* begin Provided entries *

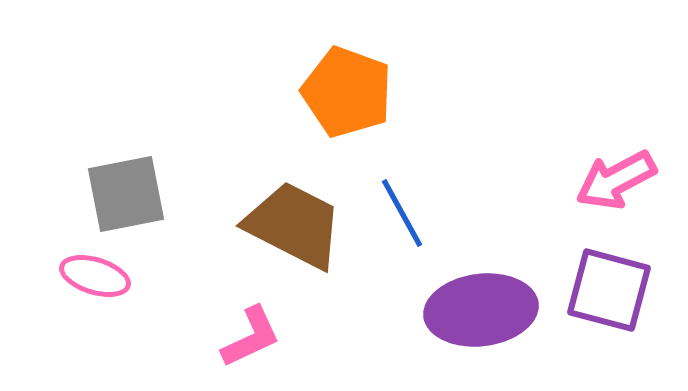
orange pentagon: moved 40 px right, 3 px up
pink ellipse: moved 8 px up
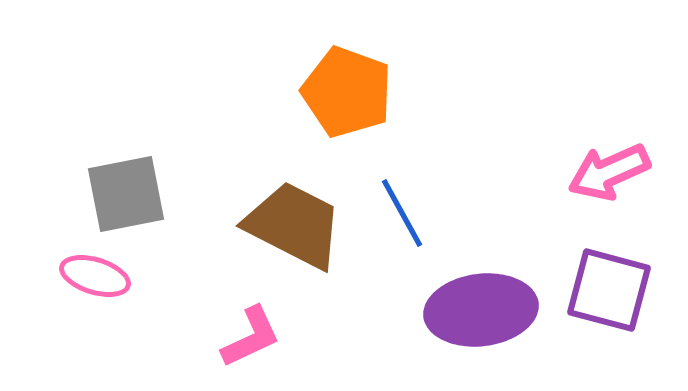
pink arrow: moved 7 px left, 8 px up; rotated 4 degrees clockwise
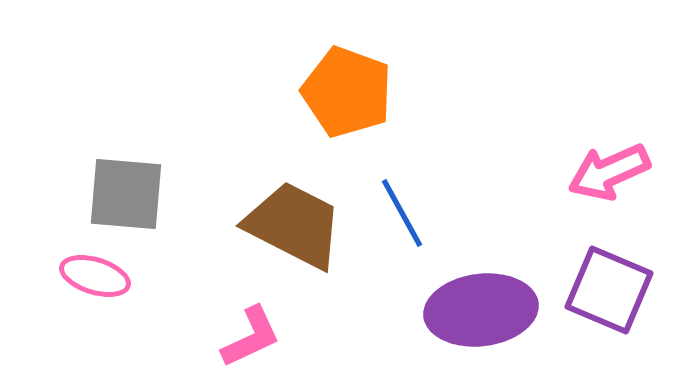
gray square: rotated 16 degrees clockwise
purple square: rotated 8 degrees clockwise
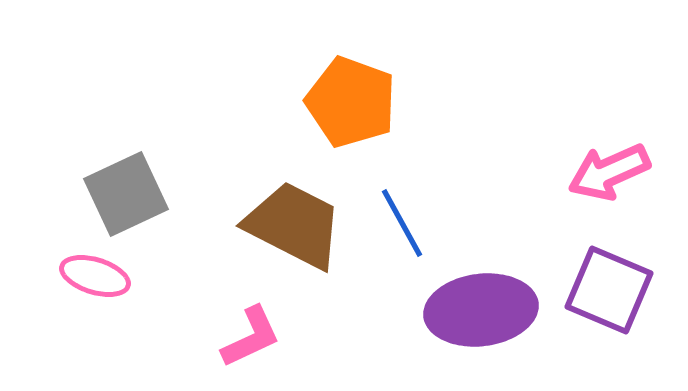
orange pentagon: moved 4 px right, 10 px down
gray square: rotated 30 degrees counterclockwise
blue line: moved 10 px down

* end Provided entries *

* _Goal_:
Could you render every line in these items as a Markdown table with a Number column for the row number and an Entry column for the line, skipping blank lines and leaving the pictures out?

* _Problem solution_:
| Number | Entry |
|---|---|
| 1 | orange pentagon: moved 40 px right, 3 px up |
| 2 | pink ellipse: moved 8 px up |
| 3 | pink arrow: moved 7 px left, 8 px up; rotated 4 degrees clockwise |
| 4 | gray square: rotated 16 degrees clockwise |
| 5 | purple square: rotated 8 degrees clockwise |
| 6 | orange pentagon: moved 4 px right, 10 px down |
| 7 | gray square: rotated 30 degrees counterclockwise |
| 8 | blue line: moved 10 px down |